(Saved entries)
##########
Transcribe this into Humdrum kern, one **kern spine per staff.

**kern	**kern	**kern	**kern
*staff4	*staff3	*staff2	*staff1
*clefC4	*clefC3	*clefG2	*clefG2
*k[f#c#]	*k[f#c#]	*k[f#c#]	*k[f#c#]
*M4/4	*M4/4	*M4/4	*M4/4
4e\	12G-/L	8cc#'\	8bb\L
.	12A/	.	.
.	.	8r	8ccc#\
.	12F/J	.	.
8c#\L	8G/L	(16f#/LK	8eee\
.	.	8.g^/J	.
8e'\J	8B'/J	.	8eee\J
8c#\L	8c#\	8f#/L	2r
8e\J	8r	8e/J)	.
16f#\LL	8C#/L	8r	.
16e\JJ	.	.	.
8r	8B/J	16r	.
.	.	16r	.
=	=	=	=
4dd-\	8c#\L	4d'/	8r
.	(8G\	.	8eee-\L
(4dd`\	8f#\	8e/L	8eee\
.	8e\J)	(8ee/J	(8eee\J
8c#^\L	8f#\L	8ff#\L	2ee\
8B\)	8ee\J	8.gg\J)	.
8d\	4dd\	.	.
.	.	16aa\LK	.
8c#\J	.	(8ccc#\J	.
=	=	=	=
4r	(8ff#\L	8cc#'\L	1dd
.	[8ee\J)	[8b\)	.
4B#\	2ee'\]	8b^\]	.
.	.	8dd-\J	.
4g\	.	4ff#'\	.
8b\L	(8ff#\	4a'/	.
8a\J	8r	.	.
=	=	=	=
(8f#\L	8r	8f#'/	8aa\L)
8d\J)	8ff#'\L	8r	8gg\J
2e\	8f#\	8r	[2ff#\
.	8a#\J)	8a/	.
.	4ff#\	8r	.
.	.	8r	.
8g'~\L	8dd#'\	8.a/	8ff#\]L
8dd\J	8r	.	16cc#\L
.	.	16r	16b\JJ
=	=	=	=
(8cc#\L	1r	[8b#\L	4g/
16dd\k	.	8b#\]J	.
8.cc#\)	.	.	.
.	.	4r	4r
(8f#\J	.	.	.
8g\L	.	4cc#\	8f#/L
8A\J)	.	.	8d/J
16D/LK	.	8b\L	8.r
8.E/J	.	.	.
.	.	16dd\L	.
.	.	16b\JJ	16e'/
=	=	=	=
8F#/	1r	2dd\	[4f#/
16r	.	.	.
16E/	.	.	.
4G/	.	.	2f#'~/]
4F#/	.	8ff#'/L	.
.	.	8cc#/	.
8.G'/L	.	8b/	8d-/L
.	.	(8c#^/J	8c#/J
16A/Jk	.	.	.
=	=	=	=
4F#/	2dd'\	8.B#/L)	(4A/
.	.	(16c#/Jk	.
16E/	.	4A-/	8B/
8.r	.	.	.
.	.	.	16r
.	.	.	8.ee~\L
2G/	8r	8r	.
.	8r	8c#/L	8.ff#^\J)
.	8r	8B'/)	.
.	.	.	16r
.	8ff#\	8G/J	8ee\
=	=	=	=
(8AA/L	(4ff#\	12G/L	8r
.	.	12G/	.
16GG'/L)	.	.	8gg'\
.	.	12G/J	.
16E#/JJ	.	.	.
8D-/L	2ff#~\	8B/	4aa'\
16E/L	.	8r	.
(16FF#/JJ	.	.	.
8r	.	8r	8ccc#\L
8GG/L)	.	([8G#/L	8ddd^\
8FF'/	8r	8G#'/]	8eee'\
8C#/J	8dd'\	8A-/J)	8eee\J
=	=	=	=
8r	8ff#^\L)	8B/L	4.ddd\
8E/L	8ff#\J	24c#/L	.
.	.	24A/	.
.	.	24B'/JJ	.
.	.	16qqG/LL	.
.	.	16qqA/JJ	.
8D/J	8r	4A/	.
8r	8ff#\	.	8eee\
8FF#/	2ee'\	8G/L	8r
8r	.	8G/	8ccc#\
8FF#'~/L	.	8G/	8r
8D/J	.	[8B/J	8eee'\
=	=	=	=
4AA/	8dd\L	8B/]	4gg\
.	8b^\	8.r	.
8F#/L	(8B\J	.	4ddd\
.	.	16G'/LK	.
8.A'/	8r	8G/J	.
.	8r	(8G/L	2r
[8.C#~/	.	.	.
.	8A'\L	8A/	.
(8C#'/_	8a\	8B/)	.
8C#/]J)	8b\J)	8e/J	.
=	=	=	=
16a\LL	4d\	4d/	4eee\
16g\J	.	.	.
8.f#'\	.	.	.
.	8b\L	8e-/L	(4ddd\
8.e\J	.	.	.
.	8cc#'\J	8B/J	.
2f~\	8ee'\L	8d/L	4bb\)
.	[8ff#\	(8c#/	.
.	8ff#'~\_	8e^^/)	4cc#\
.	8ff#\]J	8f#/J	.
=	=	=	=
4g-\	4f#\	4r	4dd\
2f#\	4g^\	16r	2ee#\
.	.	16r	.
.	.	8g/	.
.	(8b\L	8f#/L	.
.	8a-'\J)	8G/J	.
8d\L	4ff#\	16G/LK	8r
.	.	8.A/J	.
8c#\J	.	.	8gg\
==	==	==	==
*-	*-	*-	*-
##########
[What to do] Count the lines of the listing above that contain the string "kern", with case counting, and reply with the number only.

[Exercise answer] 2